Exercise description
From the records below, write out the lines from the one containing "You are a photographer" up to and including the one containing "The point at" as a numbered list, leaving out blank lines.

Material provided

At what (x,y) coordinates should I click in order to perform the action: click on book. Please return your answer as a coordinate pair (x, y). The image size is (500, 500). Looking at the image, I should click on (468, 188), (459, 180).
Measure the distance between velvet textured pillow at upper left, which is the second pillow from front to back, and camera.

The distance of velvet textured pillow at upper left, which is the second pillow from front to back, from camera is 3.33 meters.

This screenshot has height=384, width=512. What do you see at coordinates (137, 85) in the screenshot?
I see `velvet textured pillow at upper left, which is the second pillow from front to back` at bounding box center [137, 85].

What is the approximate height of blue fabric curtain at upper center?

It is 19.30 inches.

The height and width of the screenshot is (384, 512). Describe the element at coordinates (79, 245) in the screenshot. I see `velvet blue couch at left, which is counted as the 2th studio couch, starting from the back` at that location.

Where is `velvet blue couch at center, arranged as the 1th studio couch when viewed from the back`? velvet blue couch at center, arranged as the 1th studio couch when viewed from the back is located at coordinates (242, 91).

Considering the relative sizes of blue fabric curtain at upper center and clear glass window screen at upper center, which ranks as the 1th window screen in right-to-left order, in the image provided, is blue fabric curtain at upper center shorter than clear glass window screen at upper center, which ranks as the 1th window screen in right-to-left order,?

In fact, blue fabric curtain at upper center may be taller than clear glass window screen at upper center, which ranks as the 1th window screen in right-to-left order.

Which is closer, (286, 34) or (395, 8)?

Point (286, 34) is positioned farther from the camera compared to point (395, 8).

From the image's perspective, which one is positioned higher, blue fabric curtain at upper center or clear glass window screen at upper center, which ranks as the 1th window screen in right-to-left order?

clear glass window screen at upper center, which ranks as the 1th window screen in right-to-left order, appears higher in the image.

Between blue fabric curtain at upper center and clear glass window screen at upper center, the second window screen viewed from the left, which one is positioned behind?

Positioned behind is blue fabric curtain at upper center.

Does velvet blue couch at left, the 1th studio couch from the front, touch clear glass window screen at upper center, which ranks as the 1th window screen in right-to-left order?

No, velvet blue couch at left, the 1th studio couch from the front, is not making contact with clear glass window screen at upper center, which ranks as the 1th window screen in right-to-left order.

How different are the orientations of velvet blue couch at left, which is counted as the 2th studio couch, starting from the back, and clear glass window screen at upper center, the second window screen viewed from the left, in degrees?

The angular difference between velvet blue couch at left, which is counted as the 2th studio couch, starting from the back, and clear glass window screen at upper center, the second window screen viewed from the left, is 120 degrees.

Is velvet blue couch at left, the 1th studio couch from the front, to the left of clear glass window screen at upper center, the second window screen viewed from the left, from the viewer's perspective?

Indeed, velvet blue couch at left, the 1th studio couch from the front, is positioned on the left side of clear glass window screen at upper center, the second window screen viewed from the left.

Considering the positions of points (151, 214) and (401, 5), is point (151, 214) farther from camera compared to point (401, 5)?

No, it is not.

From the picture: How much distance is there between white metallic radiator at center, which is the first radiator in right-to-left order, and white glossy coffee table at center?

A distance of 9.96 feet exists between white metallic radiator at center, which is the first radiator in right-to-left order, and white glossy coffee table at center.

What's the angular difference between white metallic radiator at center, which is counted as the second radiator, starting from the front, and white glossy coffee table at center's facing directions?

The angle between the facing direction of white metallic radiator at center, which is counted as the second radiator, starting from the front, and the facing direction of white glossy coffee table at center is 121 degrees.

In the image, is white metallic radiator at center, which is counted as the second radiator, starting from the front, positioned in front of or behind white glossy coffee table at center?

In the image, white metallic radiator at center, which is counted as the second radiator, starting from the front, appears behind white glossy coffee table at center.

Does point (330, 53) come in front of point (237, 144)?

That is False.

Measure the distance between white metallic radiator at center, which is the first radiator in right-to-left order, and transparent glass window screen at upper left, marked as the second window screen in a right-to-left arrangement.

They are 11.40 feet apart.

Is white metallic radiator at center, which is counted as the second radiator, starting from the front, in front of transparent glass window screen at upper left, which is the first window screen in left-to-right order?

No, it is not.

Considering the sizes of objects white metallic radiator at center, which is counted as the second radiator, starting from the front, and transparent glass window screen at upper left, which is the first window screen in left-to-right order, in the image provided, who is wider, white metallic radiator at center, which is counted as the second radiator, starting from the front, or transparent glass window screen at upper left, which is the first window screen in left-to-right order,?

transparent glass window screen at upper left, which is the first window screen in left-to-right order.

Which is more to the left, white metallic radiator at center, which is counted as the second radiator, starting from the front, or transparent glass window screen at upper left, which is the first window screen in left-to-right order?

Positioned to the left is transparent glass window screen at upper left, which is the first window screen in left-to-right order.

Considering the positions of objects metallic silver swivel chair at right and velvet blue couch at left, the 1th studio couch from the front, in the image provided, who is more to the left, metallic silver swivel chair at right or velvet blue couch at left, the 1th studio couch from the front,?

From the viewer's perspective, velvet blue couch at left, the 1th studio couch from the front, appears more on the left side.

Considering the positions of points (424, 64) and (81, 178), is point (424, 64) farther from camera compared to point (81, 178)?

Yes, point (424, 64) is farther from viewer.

---

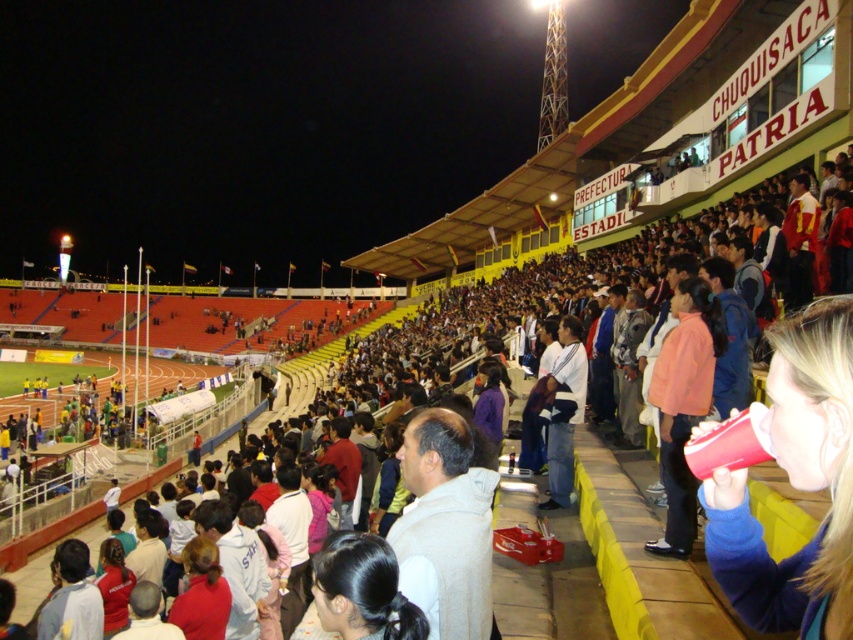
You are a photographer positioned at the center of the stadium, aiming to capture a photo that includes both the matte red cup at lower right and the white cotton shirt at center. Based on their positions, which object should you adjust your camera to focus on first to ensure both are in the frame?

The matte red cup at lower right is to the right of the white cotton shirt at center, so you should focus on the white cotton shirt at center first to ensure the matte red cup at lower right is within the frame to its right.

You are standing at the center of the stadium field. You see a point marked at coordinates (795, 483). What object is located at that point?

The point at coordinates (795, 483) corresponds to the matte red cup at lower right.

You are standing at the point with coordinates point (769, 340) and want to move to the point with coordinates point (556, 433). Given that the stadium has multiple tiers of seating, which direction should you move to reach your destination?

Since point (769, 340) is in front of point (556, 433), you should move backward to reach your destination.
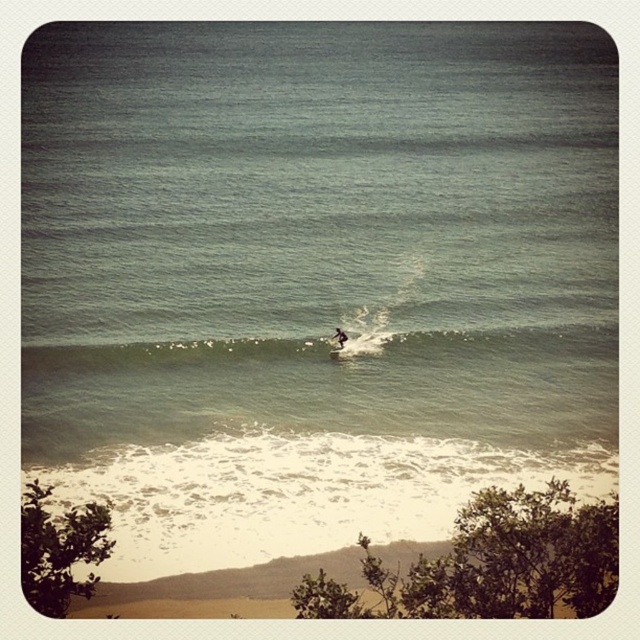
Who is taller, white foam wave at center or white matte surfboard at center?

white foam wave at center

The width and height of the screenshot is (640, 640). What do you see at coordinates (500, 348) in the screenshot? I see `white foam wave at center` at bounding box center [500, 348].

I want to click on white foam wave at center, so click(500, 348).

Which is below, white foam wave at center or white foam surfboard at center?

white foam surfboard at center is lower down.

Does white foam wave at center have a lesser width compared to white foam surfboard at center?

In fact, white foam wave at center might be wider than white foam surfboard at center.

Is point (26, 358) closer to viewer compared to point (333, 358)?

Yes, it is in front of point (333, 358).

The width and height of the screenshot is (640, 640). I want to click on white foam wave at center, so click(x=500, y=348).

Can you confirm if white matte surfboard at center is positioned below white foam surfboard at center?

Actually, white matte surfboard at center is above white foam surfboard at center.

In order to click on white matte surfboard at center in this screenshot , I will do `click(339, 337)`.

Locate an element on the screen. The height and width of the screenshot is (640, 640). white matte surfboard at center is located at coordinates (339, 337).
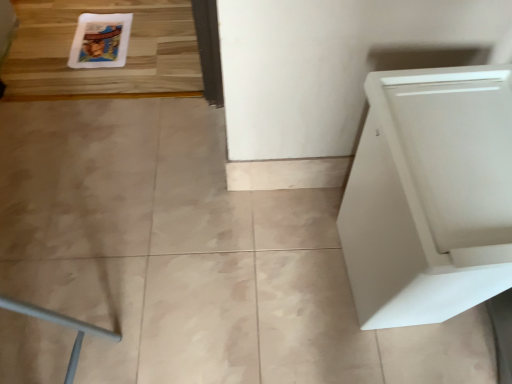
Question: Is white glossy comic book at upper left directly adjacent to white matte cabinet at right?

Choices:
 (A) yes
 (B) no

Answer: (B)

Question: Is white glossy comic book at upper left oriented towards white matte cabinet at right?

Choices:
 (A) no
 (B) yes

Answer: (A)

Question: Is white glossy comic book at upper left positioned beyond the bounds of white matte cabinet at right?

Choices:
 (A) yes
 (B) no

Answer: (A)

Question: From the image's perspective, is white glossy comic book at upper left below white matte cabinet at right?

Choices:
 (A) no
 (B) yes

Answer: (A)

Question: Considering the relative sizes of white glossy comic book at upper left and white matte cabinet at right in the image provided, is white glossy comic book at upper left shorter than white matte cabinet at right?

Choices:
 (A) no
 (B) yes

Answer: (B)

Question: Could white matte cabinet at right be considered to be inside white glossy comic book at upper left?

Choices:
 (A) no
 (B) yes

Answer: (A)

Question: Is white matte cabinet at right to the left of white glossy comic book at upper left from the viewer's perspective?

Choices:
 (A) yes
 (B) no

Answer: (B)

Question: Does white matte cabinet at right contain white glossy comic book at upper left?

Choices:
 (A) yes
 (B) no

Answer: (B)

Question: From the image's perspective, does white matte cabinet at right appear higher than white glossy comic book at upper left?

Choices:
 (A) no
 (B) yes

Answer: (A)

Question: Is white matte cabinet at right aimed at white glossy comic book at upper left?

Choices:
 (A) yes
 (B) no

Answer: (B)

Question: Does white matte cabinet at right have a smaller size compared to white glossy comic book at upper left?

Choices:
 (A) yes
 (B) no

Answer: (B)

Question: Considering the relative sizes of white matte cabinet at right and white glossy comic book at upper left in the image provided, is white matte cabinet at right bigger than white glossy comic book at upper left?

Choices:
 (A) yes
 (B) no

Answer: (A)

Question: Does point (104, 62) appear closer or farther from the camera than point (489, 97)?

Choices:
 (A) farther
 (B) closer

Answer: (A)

Result
1. You are a photographer positioned at the center of the stadium, aiming to capture a photo that includes both the matte red cup at lower right and the white cotton shirt at center. Based on their positions, which object should you adjust your camera to focus on first to ensure both are in the frame?
2. The matte red cup at lower right is to the right of the white cotton shirt at center, so you should focus on the white cotton shirt at center first to ensure the matte red cup at lower right is within the frame to its right.
3. You are standing at the center of the stadium field. You see a point marked at coordinates (795, 483). What object is located at that point?
4. The point at coordinates (795, 483) corresponds to the matte red cup at lower right.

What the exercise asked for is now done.